** WHAT TO WORK ON **
In the entries below, count the lines holding "lamp". Reply with the number only.

** PROVIDED INFORMATION **

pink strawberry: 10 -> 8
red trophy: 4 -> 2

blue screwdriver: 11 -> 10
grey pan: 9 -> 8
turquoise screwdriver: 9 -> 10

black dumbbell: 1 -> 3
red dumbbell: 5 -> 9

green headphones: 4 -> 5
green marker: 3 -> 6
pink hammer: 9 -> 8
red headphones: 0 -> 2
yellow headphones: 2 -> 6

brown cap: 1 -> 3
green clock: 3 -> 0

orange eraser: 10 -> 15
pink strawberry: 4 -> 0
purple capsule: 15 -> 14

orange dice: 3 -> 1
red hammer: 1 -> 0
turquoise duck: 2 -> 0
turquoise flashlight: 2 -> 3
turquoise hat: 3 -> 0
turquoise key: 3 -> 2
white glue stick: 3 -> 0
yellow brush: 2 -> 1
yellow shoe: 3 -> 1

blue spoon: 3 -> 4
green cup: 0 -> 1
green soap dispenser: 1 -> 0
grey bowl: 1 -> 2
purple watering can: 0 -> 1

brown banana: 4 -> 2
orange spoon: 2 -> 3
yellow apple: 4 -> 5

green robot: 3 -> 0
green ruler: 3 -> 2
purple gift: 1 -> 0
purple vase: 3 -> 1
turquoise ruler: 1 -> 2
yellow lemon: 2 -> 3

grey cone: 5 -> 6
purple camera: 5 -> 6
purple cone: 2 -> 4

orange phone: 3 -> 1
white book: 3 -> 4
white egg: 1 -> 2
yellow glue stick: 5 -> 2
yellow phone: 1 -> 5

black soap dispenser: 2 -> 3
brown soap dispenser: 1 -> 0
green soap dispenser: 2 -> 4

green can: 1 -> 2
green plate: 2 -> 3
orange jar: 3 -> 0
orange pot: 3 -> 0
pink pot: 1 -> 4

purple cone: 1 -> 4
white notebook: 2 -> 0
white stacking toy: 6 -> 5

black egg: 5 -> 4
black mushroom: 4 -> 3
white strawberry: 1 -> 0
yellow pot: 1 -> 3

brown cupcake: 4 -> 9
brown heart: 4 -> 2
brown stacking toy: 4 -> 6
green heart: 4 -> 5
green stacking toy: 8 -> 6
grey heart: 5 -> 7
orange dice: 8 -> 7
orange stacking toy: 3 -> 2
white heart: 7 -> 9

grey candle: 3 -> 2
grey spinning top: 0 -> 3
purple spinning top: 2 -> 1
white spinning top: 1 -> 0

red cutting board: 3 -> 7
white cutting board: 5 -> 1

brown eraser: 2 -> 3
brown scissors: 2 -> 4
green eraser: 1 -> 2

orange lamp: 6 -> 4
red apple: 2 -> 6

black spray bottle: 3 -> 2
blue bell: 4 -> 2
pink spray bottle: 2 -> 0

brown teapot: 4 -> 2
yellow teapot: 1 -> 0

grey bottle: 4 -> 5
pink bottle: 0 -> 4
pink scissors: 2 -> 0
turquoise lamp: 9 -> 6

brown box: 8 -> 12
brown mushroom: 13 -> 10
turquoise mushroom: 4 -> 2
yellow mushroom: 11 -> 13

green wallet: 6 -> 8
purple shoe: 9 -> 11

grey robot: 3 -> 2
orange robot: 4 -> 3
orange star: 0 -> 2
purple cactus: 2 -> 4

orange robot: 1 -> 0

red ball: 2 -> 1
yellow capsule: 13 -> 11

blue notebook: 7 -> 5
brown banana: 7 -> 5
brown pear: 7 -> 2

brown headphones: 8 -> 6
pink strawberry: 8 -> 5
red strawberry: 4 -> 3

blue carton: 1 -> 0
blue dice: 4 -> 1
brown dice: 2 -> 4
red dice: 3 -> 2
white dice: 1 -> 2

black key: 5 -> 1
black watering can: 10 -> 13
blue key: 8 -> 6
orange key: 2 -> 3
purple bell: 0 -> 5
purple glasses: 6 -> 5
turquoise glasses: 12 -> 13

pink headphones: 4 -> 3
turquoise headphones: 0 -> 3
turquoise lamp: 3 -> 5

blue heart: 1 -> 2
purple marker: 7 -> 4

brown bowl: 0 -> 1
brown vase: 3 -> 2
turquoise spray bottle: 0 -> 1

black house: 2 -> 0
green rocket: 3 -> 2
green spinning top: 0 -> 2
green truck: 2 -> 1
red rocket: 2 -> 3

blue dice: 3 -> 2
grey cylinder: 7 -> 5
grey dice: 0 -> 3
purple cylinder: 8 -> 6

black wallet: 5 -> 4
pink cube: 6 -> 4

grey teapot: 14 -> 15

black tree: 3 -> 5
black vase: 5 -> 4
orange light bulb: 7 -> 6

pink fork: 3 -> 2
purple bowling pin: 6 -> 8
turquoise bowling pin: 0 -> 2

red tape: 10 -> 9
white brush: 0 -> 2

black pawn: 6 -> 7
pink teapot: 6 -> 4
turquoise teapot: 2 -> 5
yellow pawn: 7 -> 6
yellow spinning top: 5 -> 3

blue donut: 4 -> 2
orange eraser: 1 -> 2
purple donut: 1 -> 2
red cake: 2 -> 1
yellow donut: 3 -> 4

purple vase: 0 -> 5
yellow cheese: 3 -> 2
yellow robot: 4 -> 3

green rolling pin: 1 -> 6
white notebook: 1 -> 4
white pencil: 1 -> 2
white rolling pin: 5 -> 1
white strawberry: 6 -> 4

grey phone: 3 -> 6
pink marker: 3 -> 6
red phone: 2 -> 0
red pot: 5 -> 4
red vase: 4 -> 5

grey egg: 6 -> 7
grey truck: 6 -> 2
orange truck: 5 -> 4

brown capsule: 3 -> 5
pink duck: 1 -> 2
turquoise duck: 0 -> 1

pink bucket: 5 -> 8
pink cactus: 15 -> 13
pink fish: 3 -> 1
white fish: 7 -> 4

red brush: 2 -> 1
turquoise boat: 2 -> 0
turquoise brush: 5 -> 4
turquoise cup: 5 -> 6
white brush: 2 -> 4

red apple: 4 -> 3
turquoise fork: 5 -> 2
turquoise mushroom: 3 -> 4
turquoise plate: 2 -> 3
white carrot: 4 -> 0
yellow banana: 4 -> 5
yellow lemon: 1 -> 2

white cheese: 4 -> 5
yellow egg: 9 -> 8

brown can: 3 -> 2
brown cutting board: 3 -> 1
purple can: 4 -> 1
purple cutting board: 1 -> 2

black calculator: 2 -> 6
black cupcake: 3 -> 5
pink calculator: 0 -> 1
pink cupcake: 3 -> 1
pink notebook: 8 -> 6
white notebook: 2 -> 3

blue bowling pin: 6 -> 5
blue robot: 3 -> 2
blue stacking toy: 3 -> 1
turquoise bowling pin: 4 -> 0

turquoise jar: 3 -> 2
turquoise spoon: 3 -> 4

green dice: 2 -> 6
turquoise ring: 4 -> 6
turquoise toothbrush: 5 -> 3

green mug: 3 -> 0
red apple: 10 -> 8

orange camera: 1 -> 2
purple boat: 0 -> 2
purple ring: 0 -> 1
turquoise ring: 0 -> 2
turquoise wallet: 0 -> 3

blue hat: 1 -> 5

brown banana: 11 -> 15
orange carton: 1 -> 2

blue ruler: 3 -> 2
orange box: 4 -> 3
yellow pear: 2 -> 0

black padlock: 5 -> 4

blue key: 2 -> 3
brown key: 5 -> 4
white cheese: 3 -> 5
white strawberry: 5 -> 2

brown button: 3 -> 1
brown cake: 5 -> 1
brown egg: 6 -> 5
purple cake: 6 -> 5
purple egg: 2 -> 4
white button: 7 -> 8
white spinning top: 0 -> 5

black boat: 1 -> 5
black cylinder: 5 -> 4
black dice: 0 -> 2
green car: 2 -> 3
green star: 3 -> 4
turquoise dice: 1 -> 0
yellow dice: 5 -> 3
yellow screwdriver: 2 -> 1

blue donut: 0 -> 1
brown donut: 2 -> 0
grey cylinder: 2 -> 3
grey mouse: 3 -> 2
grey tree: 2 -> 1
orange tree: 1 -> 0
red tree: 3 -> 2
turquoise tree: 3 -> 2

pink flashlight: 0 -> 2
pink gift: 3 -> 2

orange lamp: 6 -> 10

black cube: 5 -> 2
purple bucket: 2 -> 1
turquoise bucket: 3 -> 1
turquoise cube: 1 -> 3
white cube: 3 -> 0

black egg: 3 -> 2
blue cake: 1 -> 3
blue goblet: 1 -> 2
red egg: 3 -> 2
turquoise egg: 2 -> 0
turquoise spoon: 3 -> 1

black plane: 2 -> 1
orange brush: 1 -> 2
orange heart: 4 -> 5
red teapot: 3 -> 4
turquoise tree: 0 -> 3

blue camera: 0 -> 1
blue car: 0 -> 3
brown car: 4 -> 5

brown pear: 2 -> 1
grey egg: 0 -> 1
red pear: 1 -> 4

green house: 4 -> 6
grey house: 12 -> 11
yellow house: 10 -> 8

** SOLUTION TO THIS PROBLEM **
4